### Requirement
Pictures appear among the records below and must be omitted. Repeat exactly the lines from the line with "degrees counterclockwise |" to the line with "recoloured | pink", both included.

### Data shown
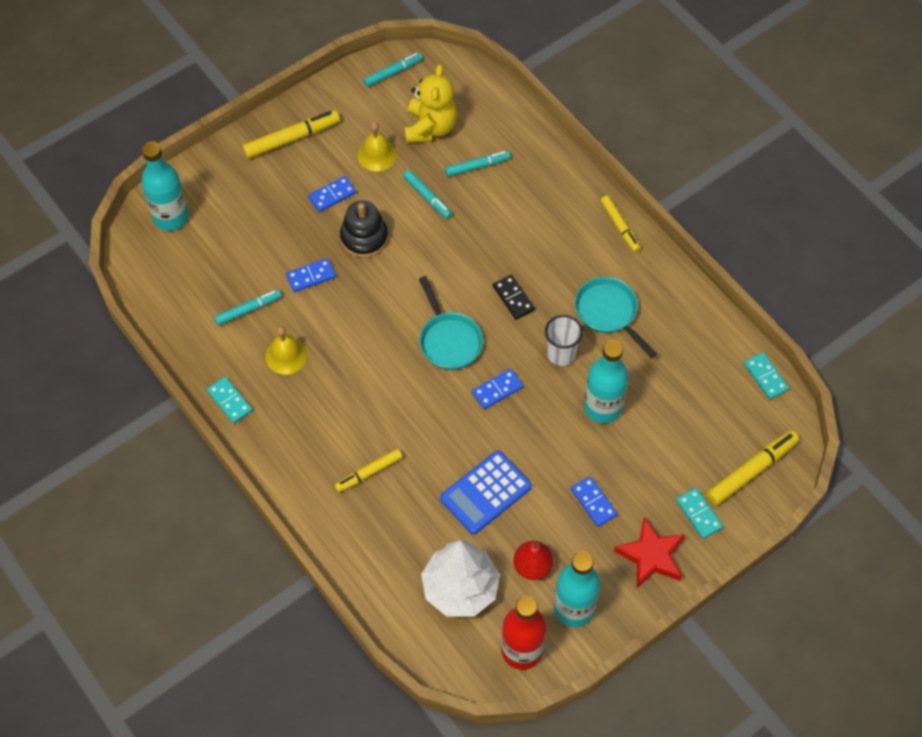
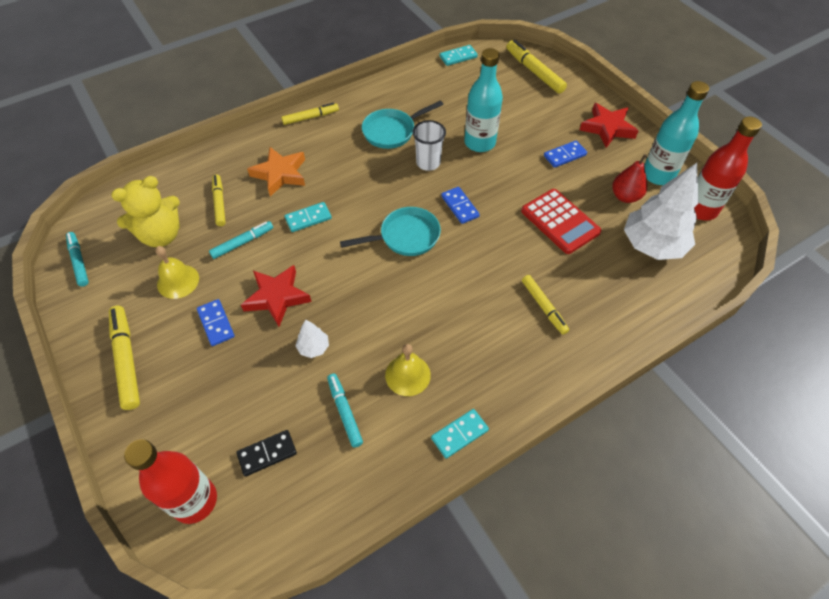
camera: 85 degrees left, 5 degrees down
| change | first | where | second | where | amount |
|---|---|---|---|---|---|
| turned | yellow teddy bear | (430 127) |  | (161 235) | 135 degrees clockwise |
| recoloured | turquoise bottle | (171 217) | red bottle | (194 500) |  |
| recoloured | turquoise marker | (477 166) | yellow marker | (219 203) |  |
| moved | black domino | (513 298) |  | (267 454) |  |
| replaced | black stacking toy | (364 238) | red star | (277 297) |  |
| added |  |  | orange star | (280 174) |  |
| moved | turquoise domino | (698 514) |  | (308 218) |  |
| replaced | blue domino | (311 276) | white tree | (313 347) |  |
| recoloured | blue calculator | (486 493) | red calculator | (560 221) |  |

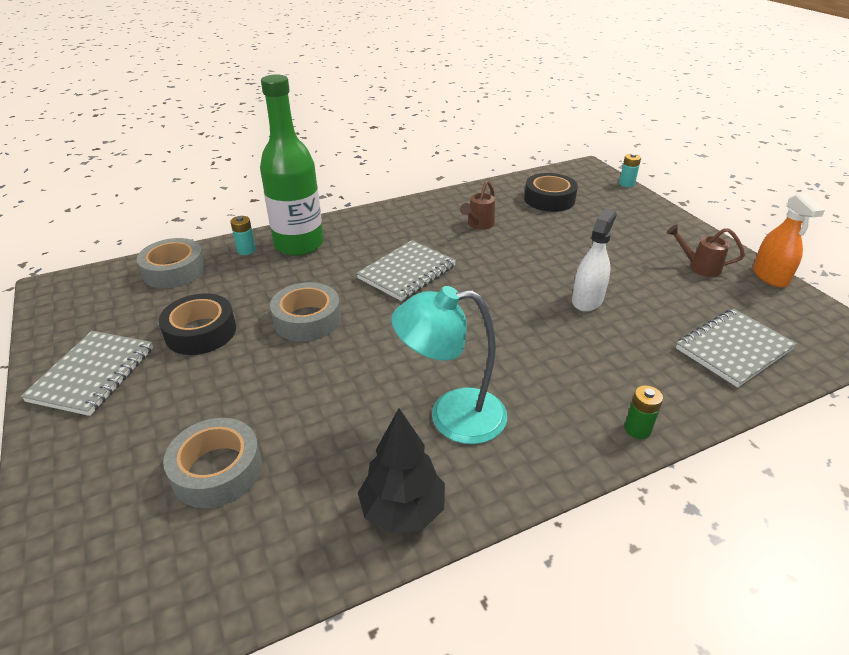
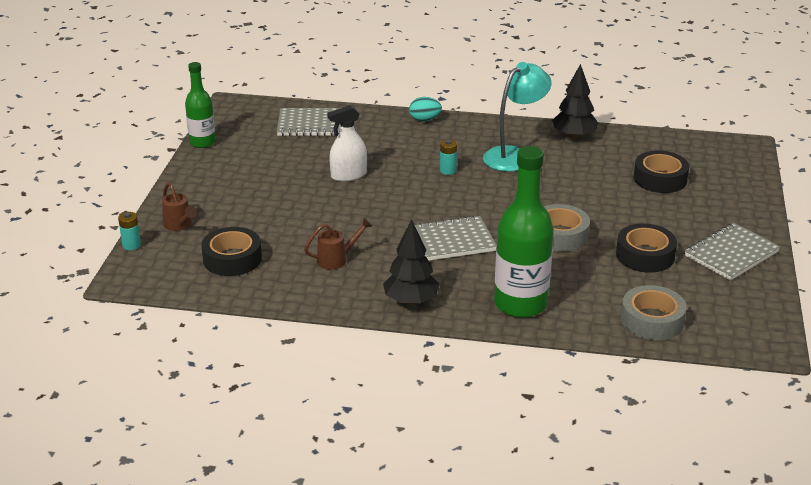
camera: 145 degrees left, 5 degrees down
| change | first | where | second | where | amount |
|---|---|---|---|---|---|
| moved | brown watering can | (699 267) |  | (179 226) |  |
| replaced | orange spray bottle | (770 276) | green bottle | (202 142) |  |
| added |  |  | black tree | (411 301) |  |
| replaced | green battery | (637 429) | turquoise egg | (424 120) |  |
| moved | turquoise battery | (246 250) |  | (448 170) |  |
| turned | turquoise lamp | (451 416) |  | (514 155) | 75 degrees counterclockwise |
| recoloured | grey tape | (217 470) | black tape | (660 179) |  |

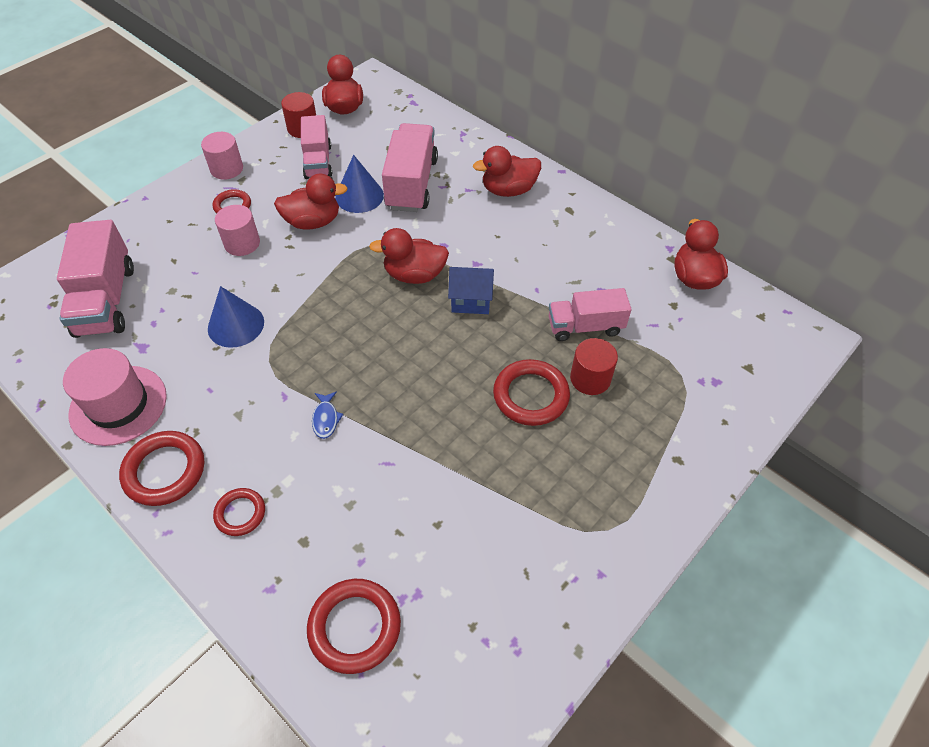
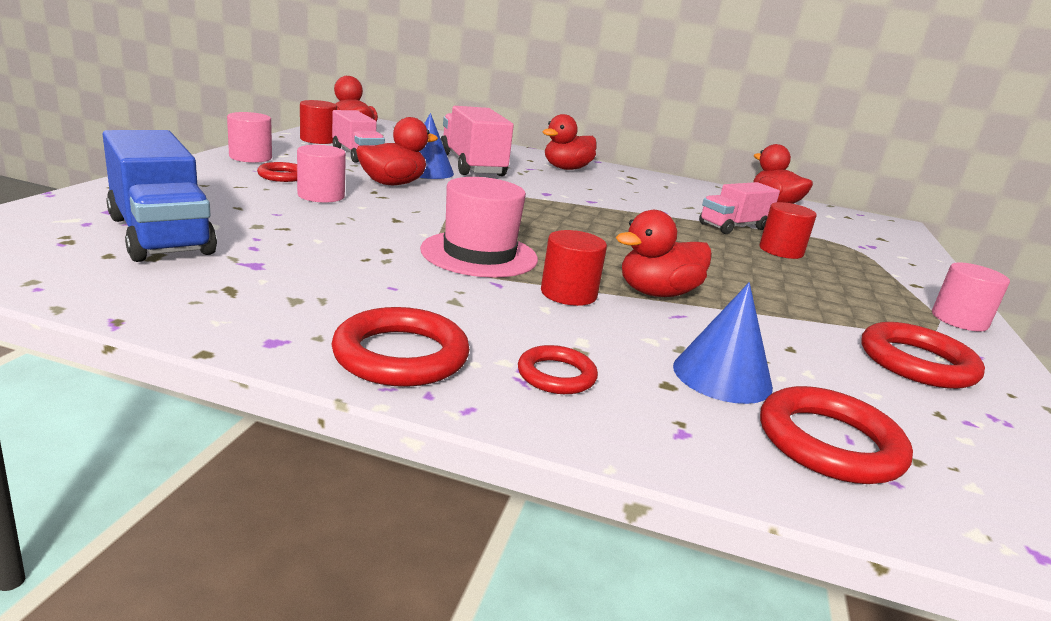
camera: 30 degrees left, 30 degrees down
| change | first | where | second | where | amount |
|---|---|---|---|---|---|
| recoloured | pink truck | (106 300) | blue truck | (160 235) |  |
| moved | pink hat | (118 405) |  | (479 254) |  |
| replaced | blue fish | (326 419) | red cylinder | (568 294) |  |
| moved | red duck | (414 275) |  | (657 293) |  |
| moved | blue cone | (236 325) |  | (722 376) |  |
| moved | red ring | (531 395) |  | (917 362) |  |
| added |  |  | pink cylinder | (959 320) |  |
| removed | blue house | (471 301) |  |  |  |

### Task response
| turned | turquoise lamp | (451 416) |  | (514 155) | 75 degrees counterclockwise |
| recoloured | grey tape | (217 470) | black tape | (660 179) |  |

camera: 30 degrees left, 30 degrees down
| change | first | where | second | where | amount |
|---|---|---|---|---|---|
| recoloured | pink truck | (106 300) | blue truck | (160 235) |  |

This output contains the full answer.